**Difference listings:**
########
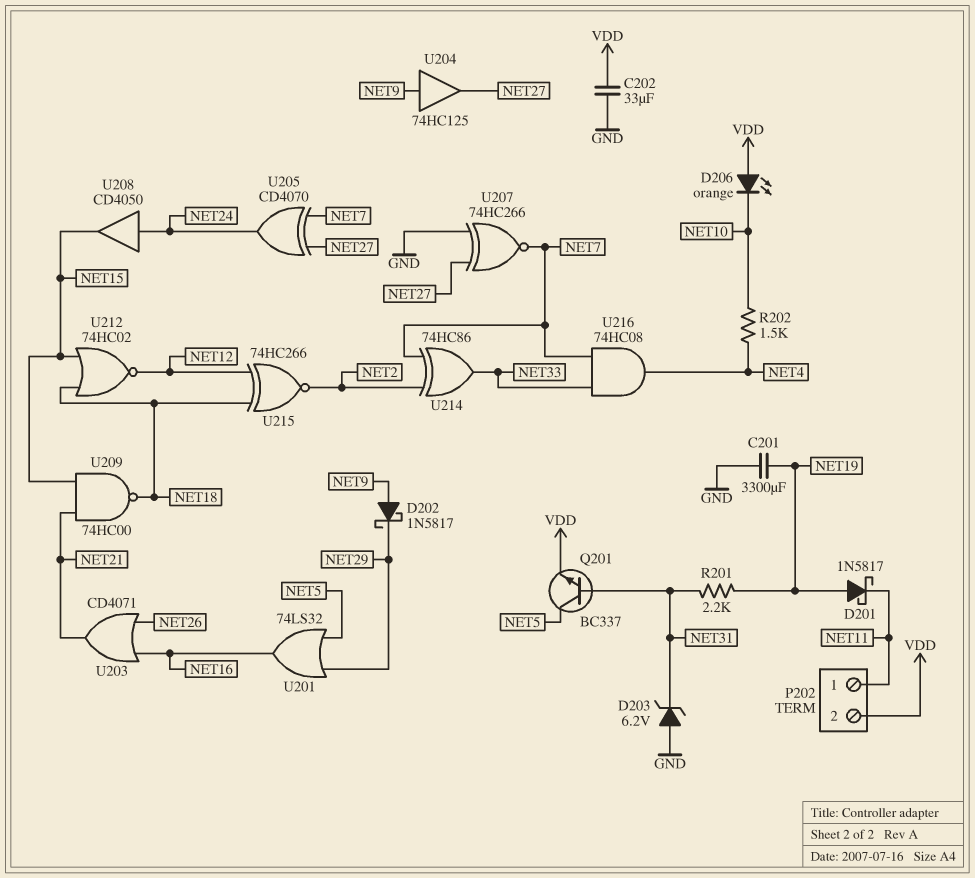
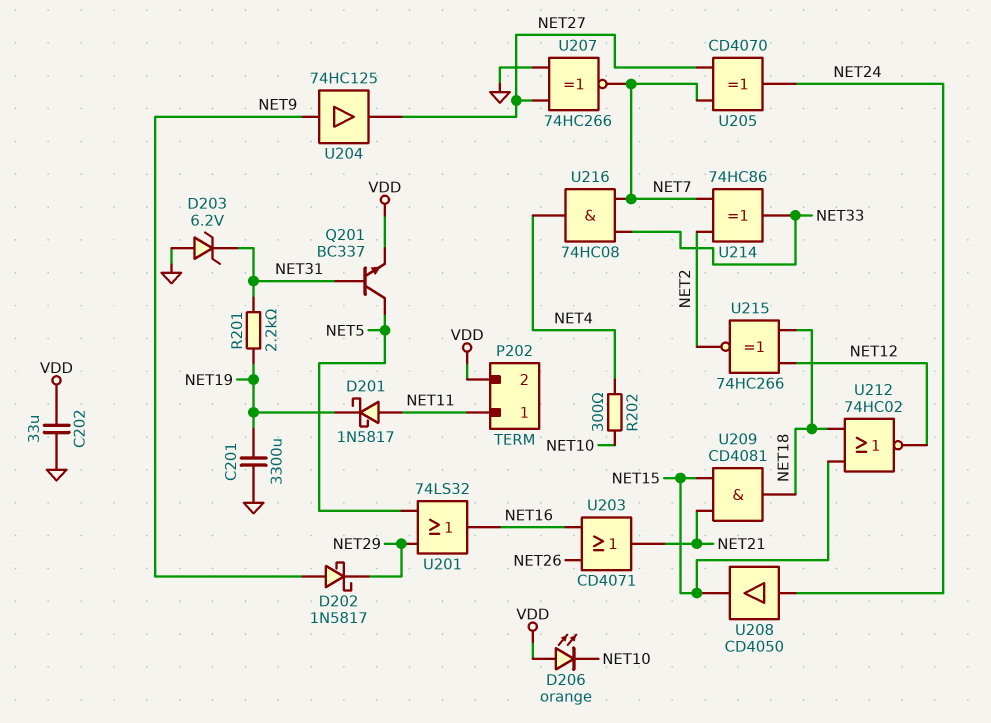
D201: schottky 1N5817 (A NET19, K NET11) -> schottky 1N5817 (A NET11, K NET19)
R202: 1.5k (NET4, NET10) -> 300 (NET4, NET10)
U209: NAND 74HC00 (in NET15, in NET21, out NET18) -> AND CD4081 (in NET15, in NET21, out NET18)

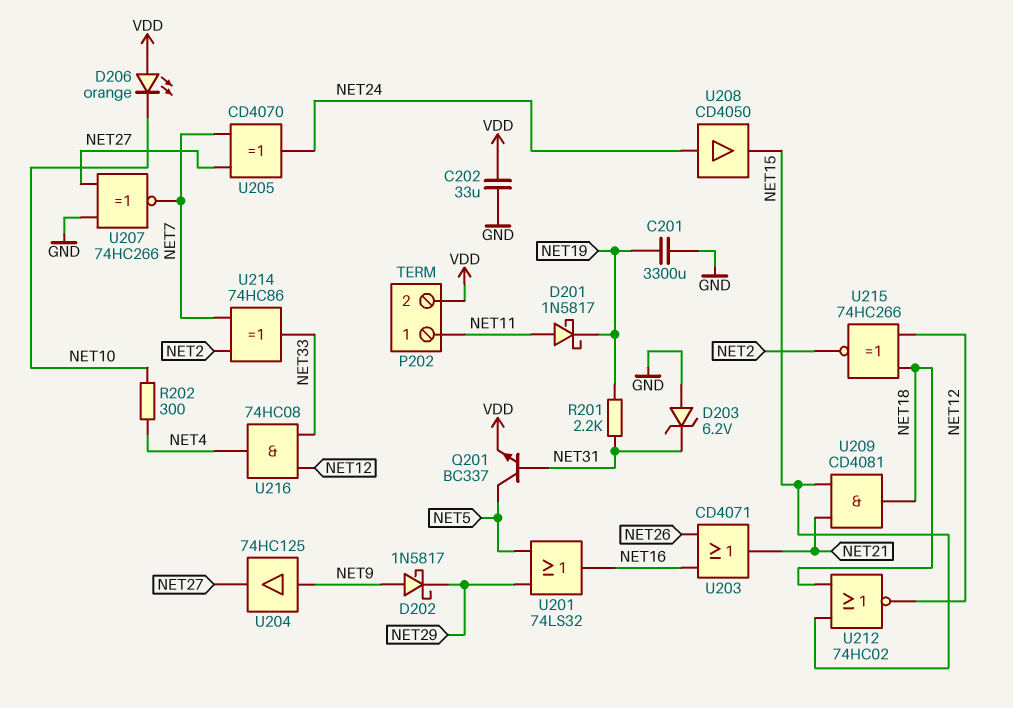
U216: AND 74HC08 (in NET7, in NET33, out NET4) -> AND 74HC08 (in NET12, in NET33, out NET4)

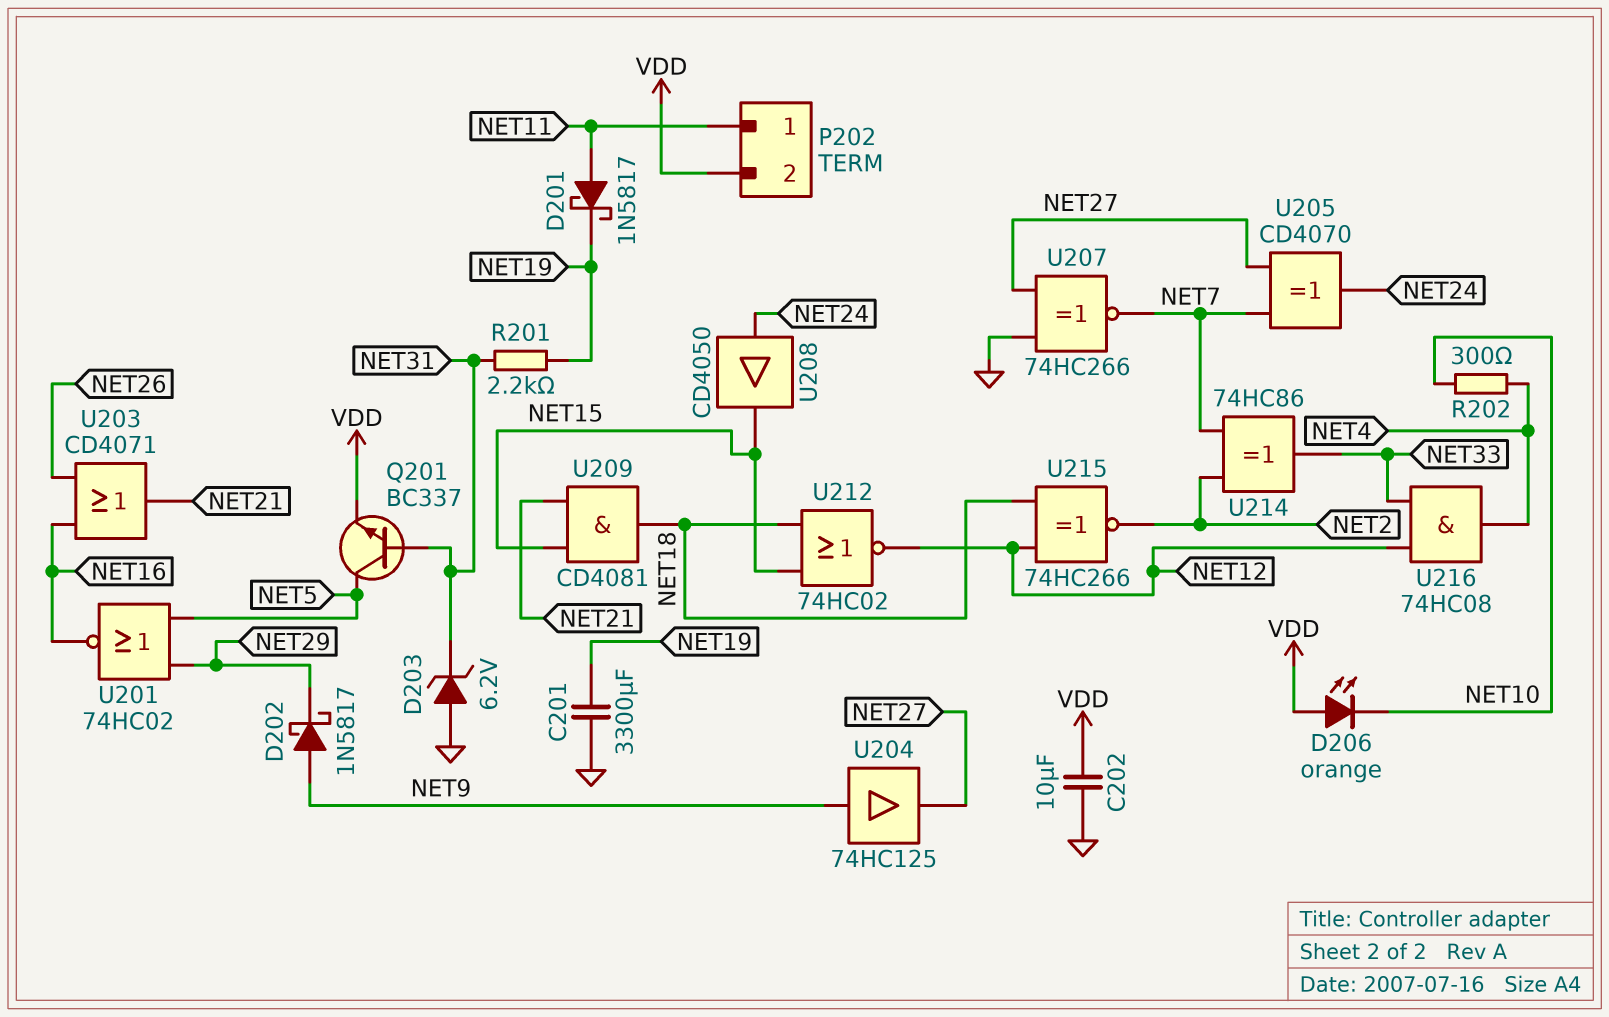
C202: 33uF (GND, VDD) -> 10uF (GND, VDD)
U201: OR 74LS32 (in NET5, in NET29, out NET16) -> NOR 74HC02 (in NET5, in NET29, out NET16)

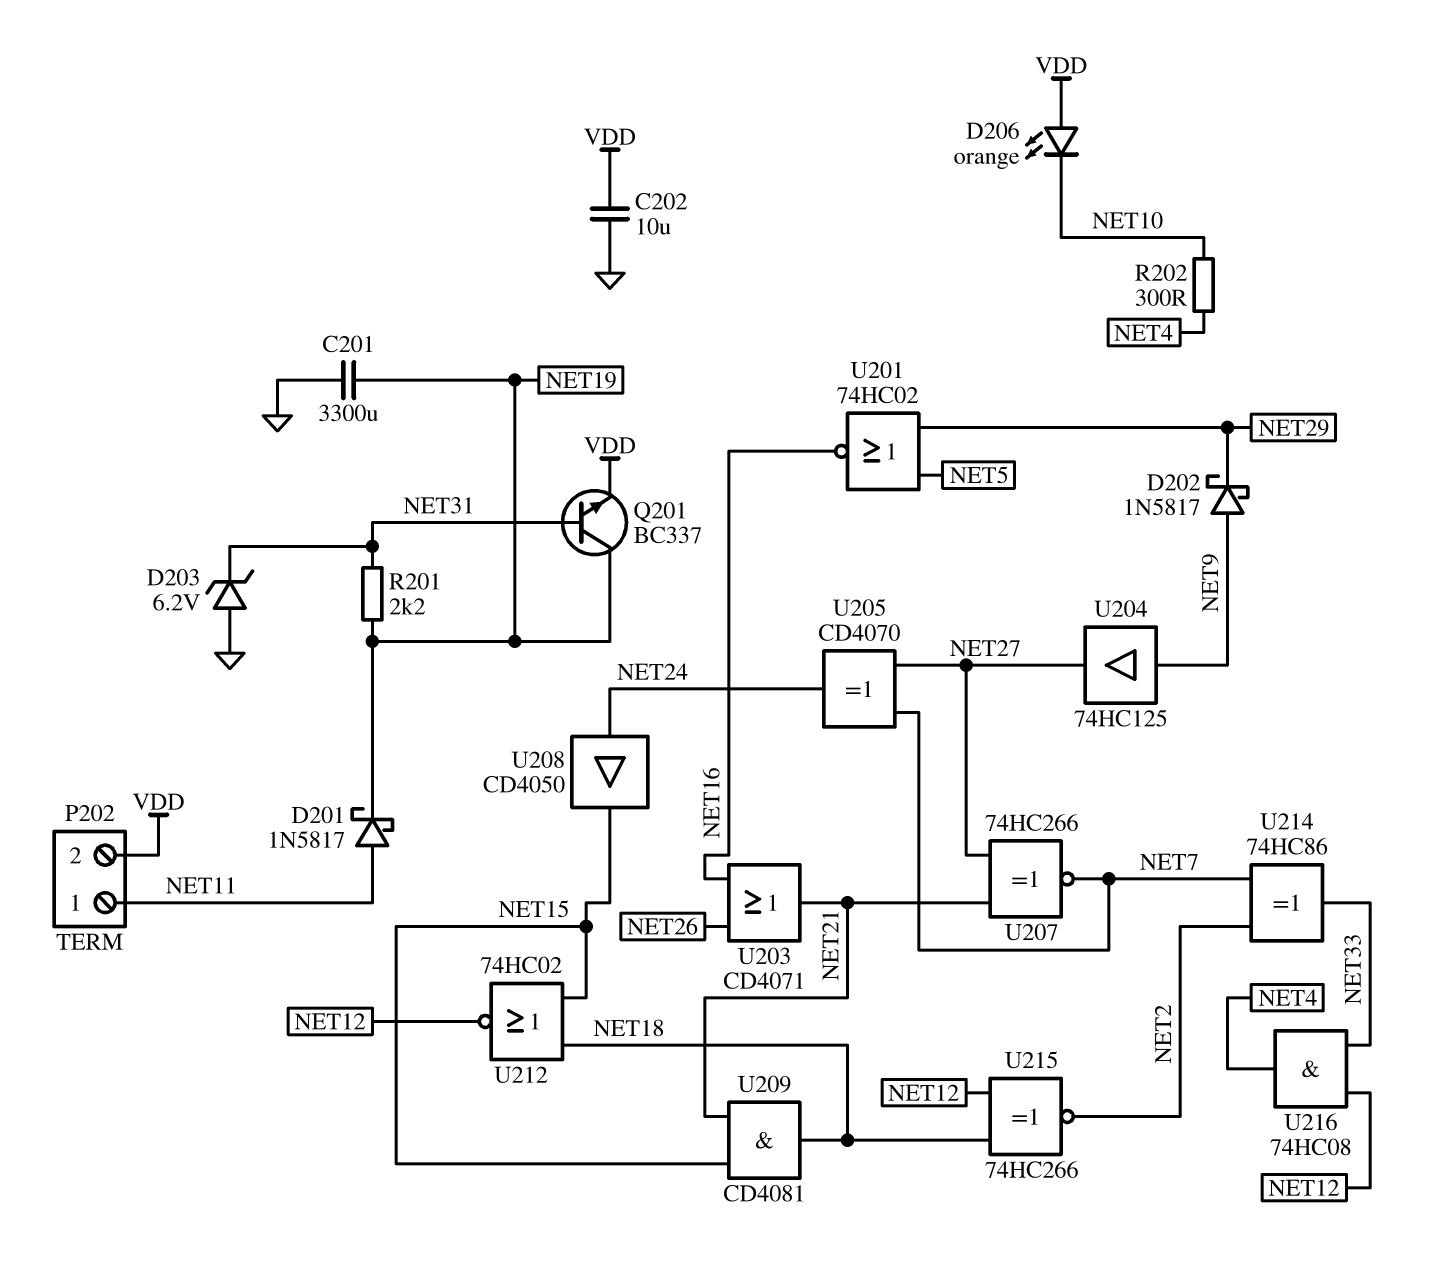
Q201: NPN BC337 (B NET31, C NET5, E VDD) -> NPN BC337 (B NET31, C NET19, E VDD)
U207: XNOR 74HC266 (in GND, in NET27, out NET7) -> XNOR 74HC266 (in NET21, in NET27, out NET7)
########
Reproduce, word for word, every line starting at the line that contains "Q201: NPN BC337" and ending with the final line of the entries.

**Result below:**
Q201: NPN BC337 (B NET31, C NET5, E VDD) -> NPN BC337 (B NET31, C NET19, E VDD)
U207: XNOR 74HC266 (in GND, in NET27, out NET7) -> XNOR 74HC266 (in NET21, in NET27, out NET7)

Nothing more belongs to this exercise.